▶ About this exercise: Which of the lines below holds the string "DGND"? Copy every line that does.

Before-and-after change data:
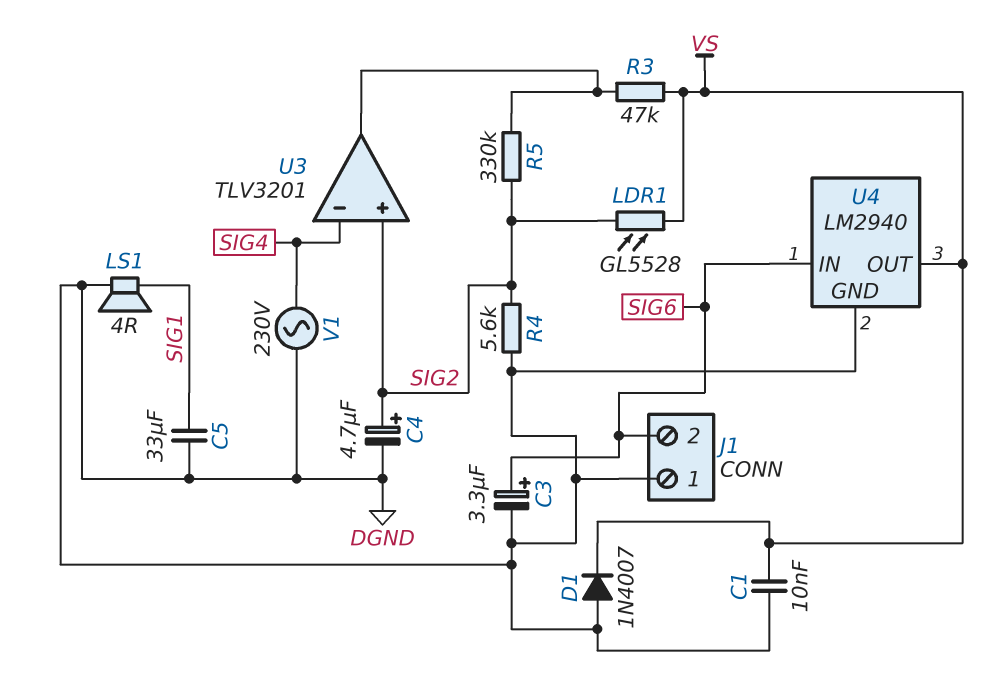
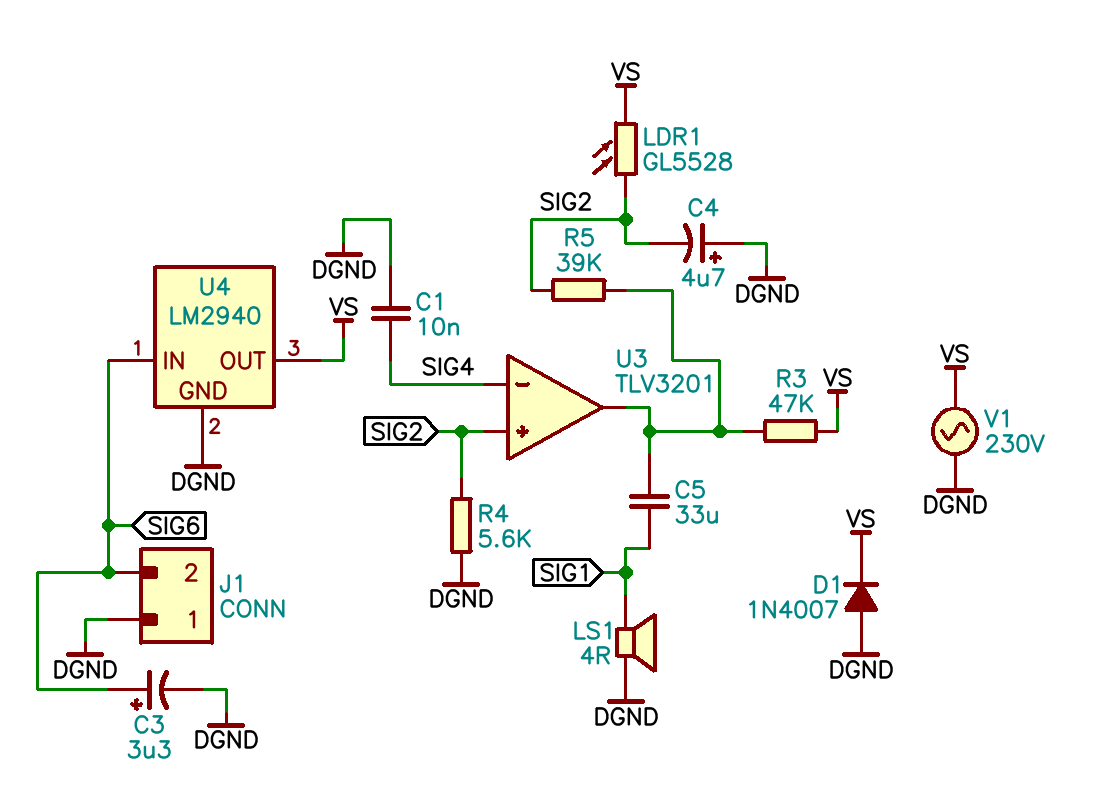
C1: 10nF (DGND, VS) -> 10nF (DGND, SIG4)
C4: 4.7uF (plus SIG2, minus DGND) -> 4.7uF (plus DGND, minus SIG2)
C5: 33uF (DGND, SIG1) -> 33uF (SIG1, U3/out)
R5: 330k (SIG2, U3/out) -> 39k (SIG2, U3/out)
V1: AC 230V (DGND, SIG4) -> AC 230V (DGND, VS)

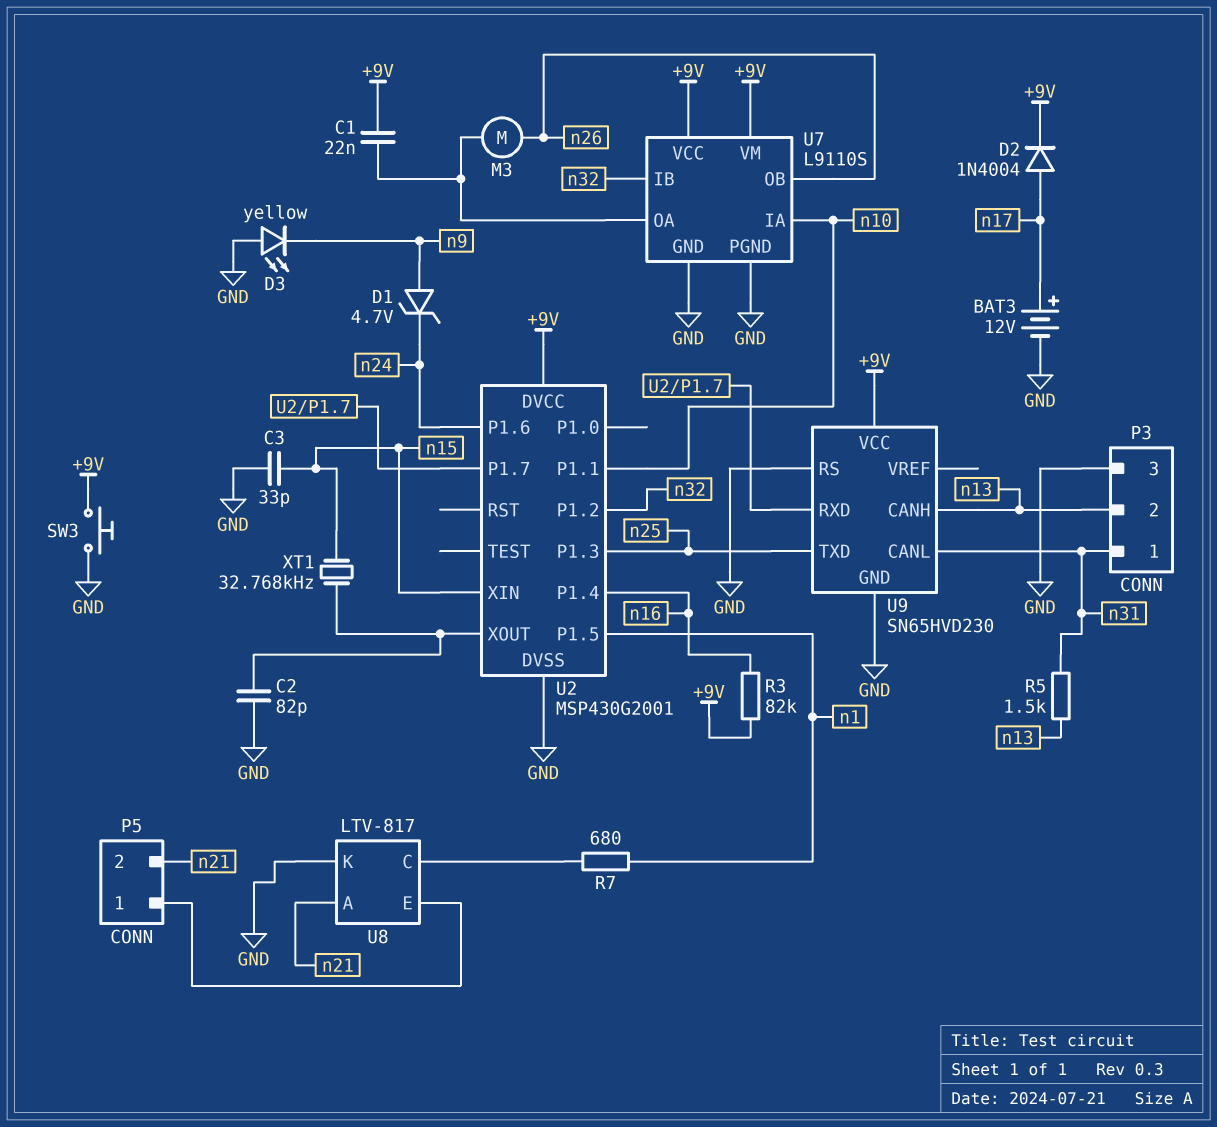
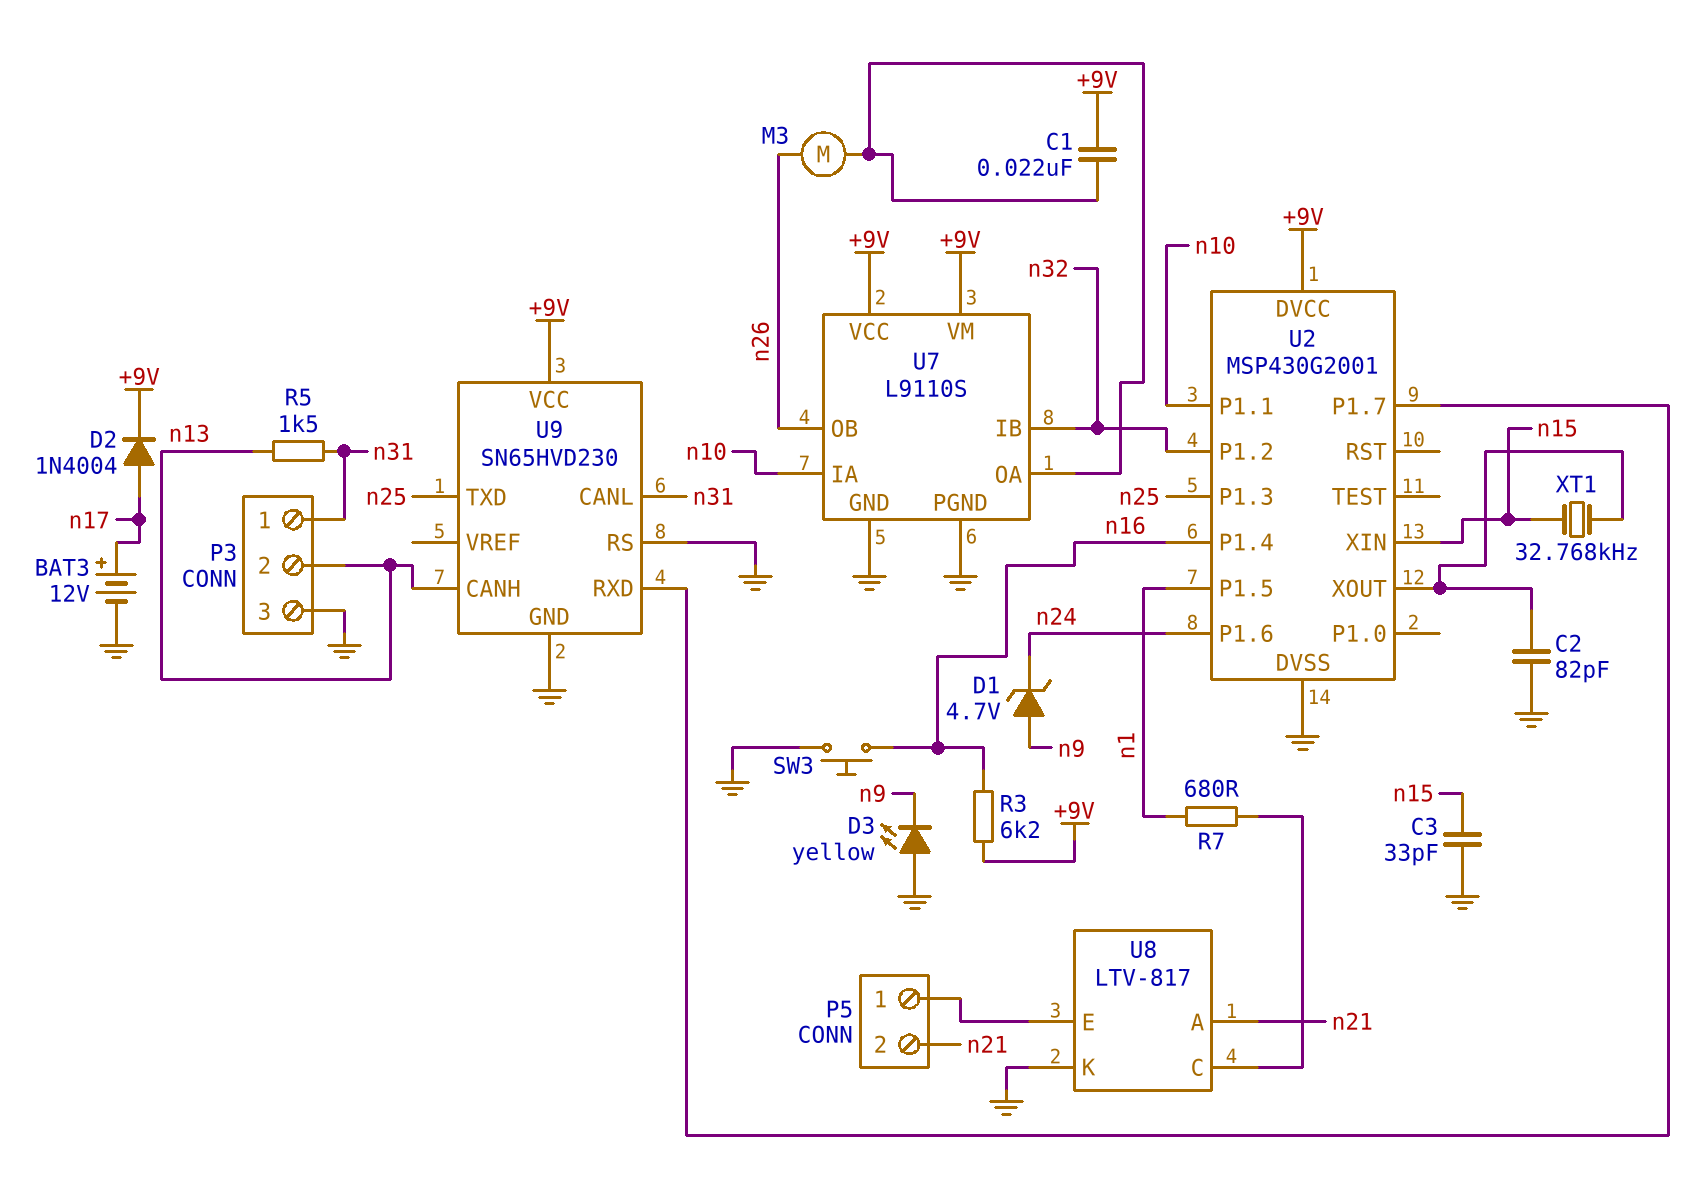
R3: 82k (+9V, n16) -> 6.2k (+9V, n16)
SW3: button (+9V, GND) -> button (GND, n16)

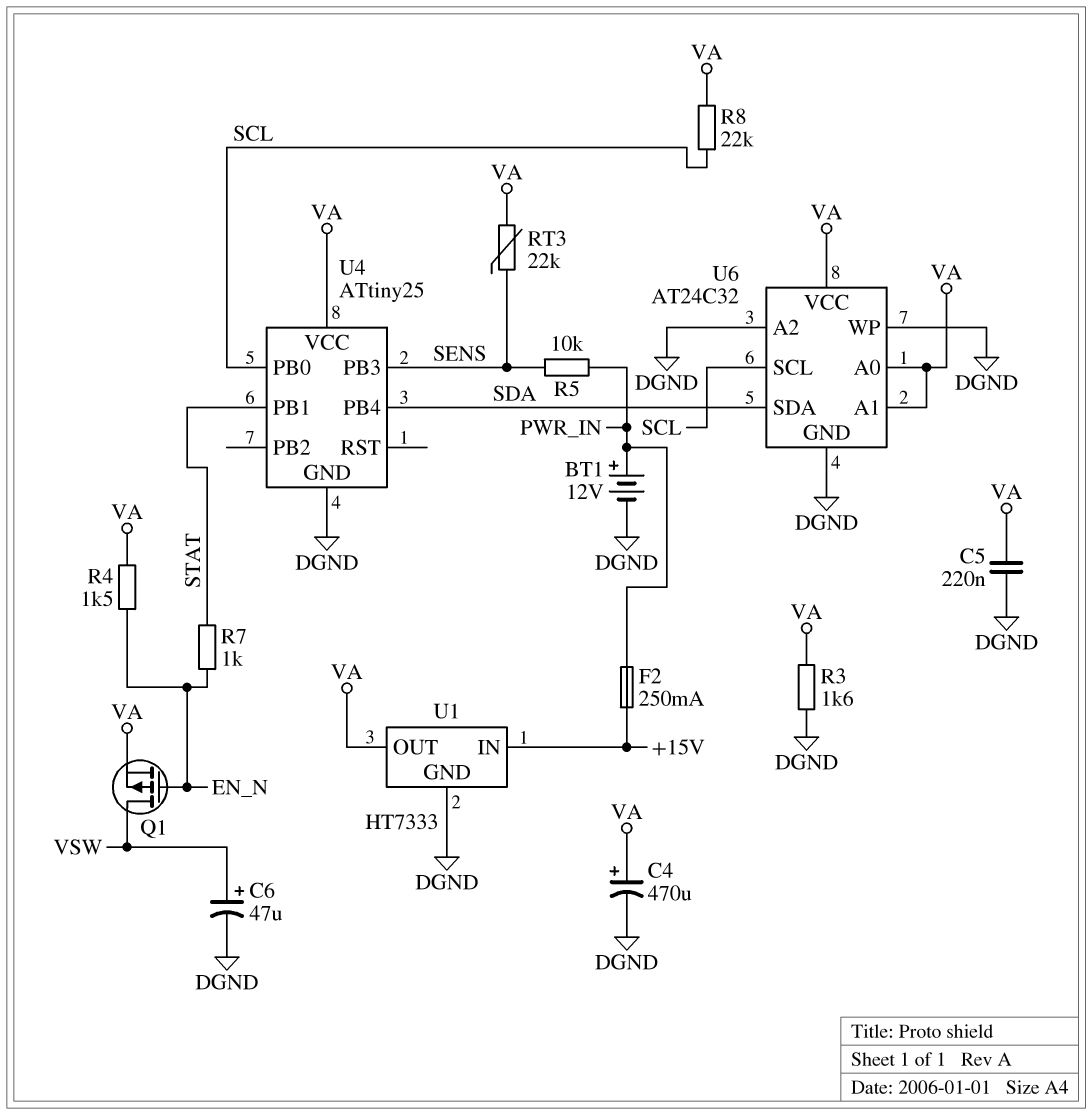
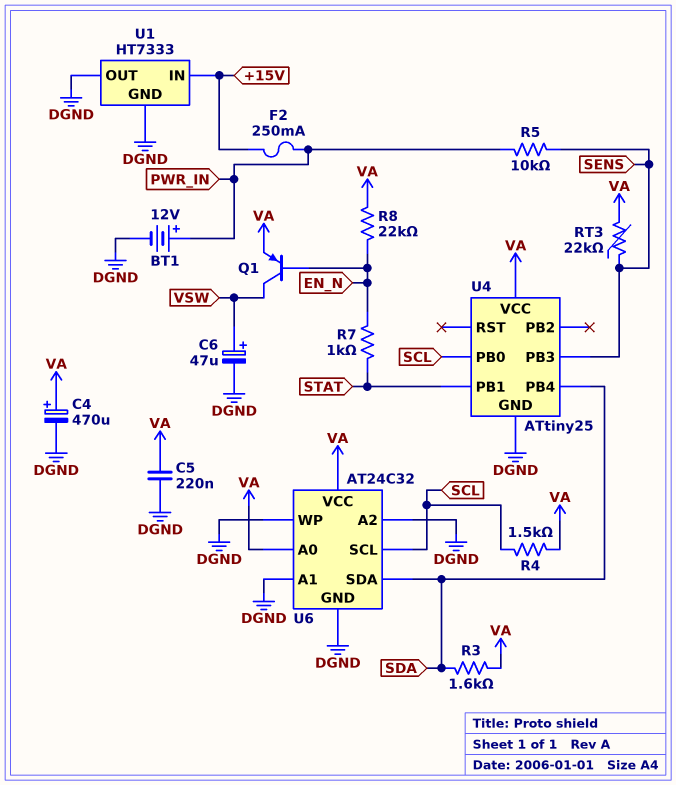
Q1: PMOS (G EN_N, D VSW, S VA) -> PNP (B EN_N, C VSW, E VA)
R3: 1.6k (DGND, VA) -> 1.6k (SDA, VA)
R4: 1.5k (EN_N, VA) -> 1.5k (SCL, VA)
R8: 22k (SCL, VA) -> 22k (EN_N, VA)
U1 pin OUT: VA -> DGND
U6 pin A1: VA -> DGND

▶ Answer to this task:
C1: 10nF (DGND, VS) -> 10nF (DGND, SIG4)
C4: 4.7uF (plus SIG2, minus DGND) -> 4.7uF (plus DGND, minus SIG2)
C5: 33uF (DGND, SIG1) -> 33uF (SIG1, U3/out)
V1: AC 230V (DGND, SIG4) -> AC 230V (DGND, VS)
R3: 1.6k (DGND, VA) -> 1.6k (SDA, VA)
U1 pin OUT: VA -> DGND
U6 pin A1: VA -> DGND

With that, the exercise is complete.